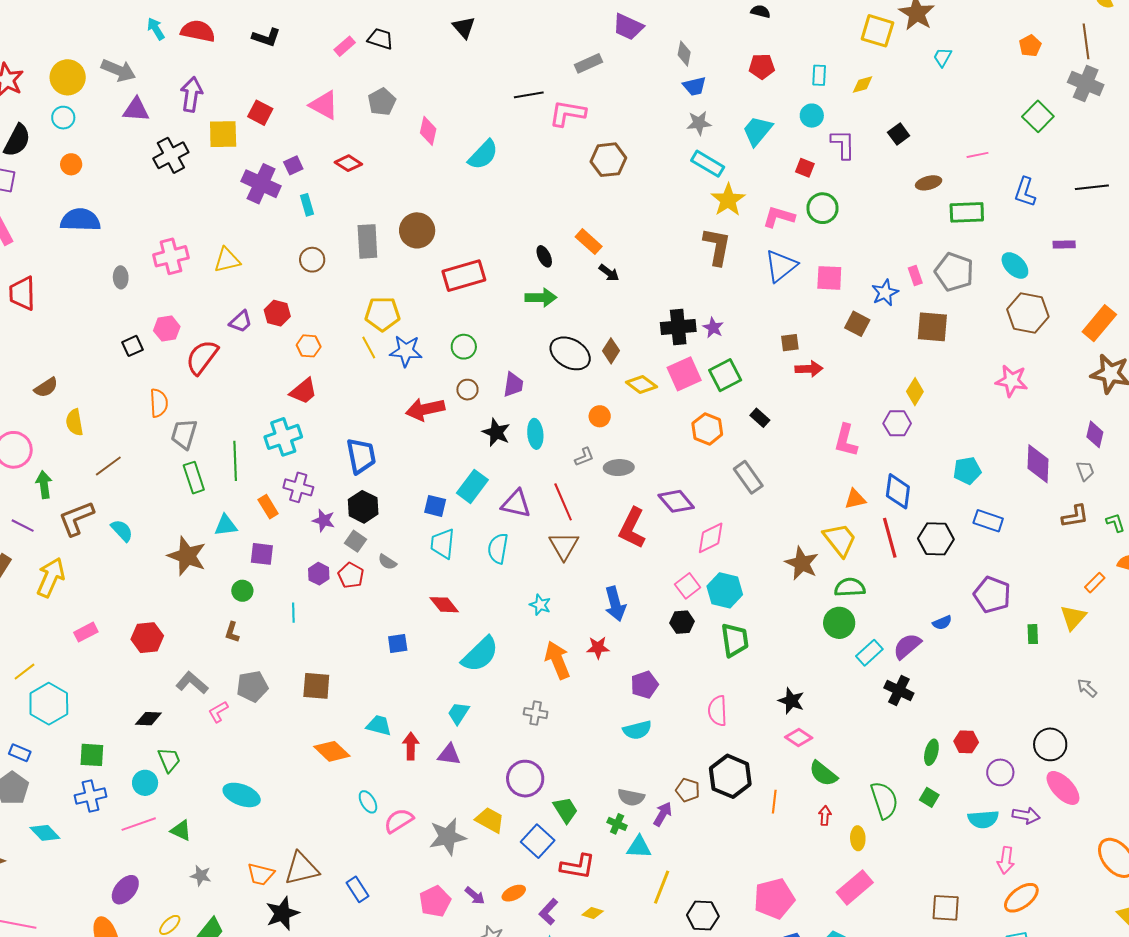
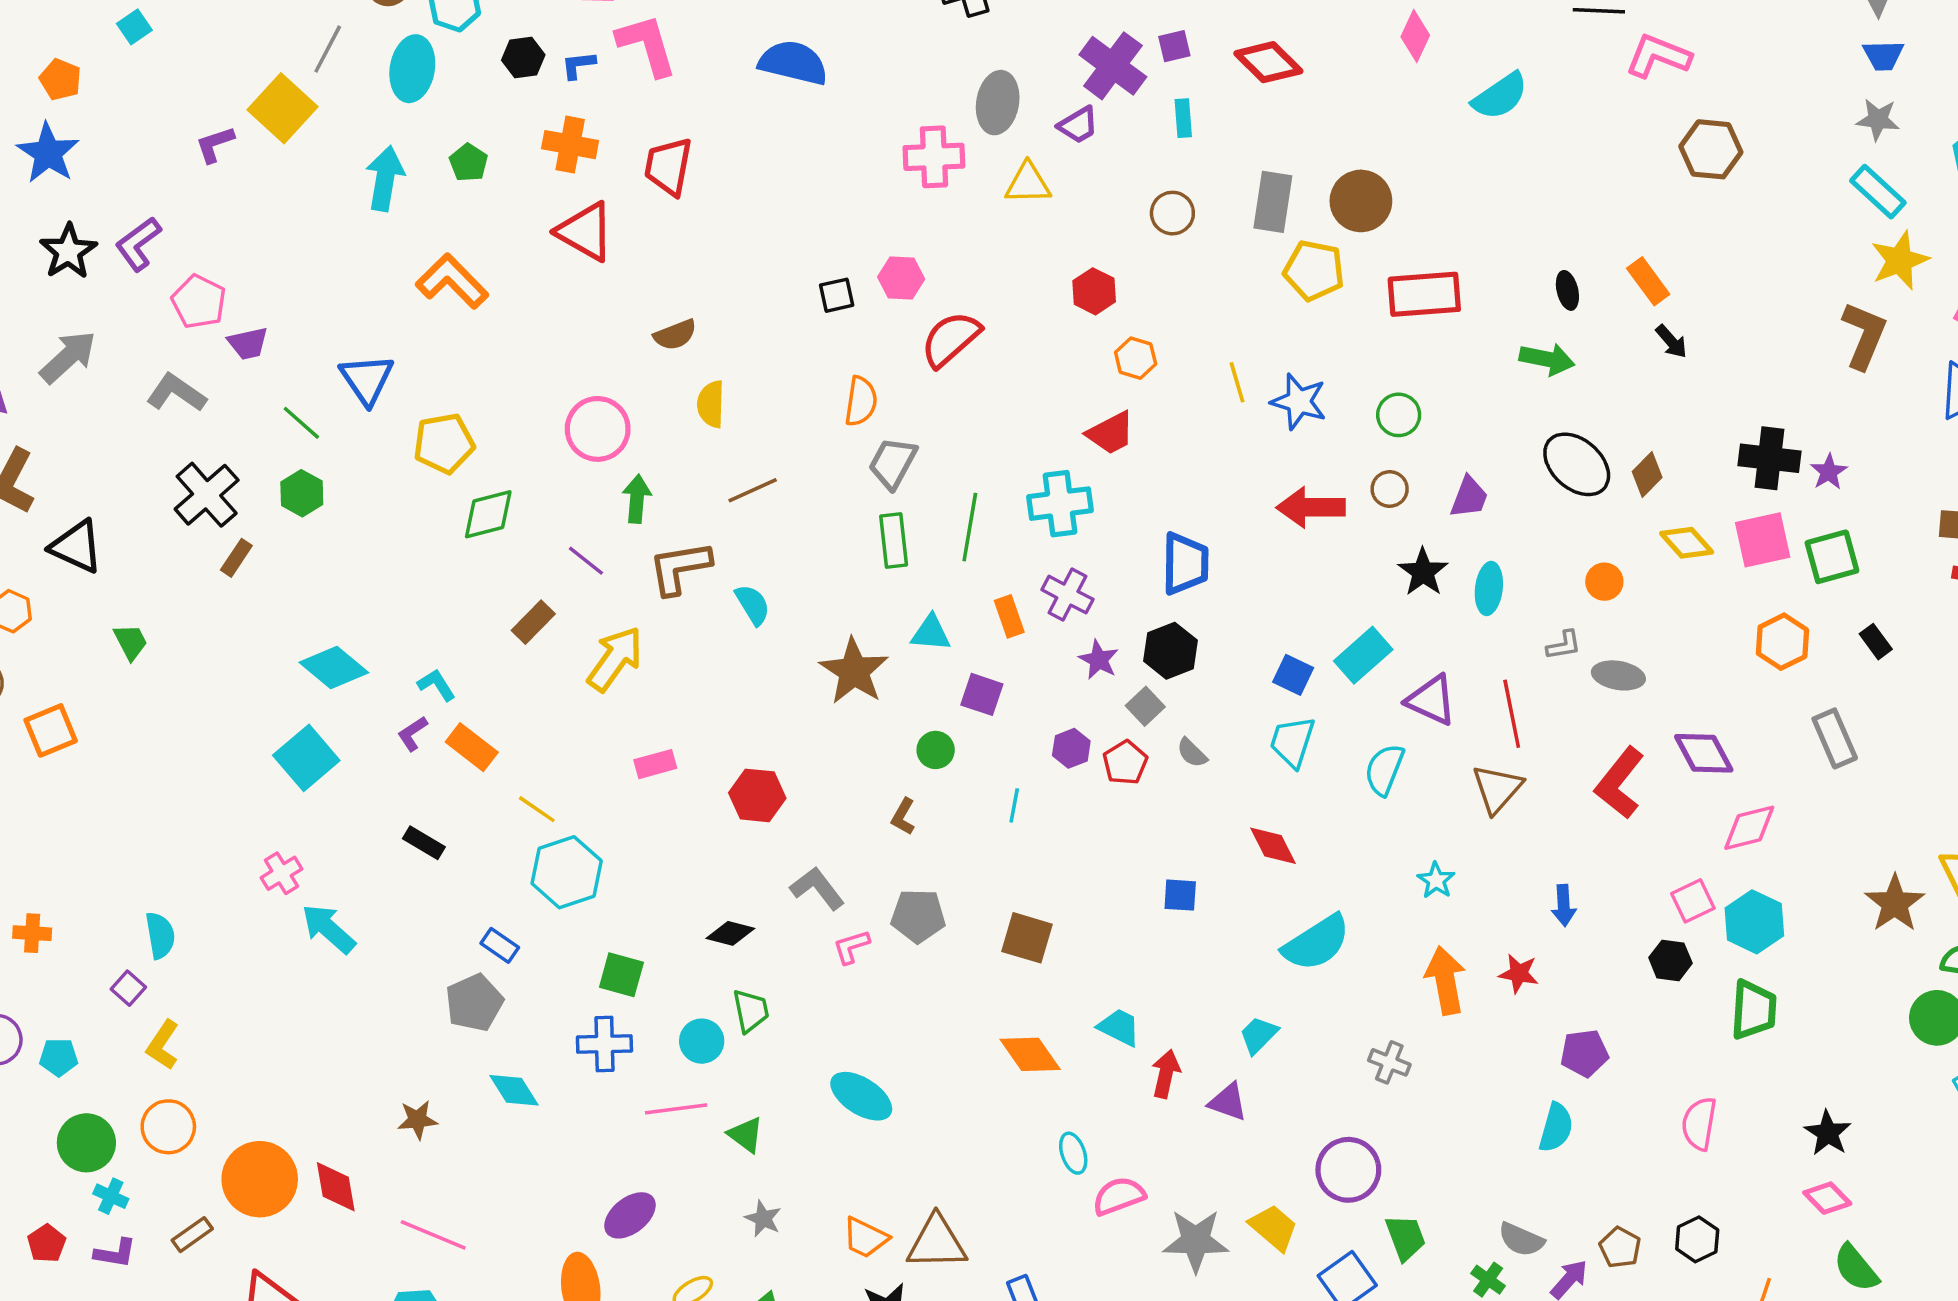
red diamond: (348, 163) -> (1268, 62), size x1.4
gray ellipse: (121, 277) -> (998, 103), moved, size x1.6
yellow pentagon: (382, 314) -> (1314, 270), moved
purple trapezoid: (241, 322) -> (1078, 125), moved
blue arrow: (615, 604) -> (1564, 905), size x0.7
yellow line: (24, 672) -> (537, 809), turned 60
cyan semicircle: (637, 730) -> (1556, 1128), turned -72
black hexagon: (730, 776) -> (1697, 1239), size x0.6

**Work request:** Scan the records above for the string "size", then report every line that contains it.

**Task solution:**
red diamond: (348, 163) -> (1268, 62), size x1.4
gray ellipse: (121, 277) -> (998, 103), moved, size x1.6
blue arrow: (615, 604) -> (1564, 905), size x0.7
black hexagon: (730, 776) -> (1697, 1239), size x0.6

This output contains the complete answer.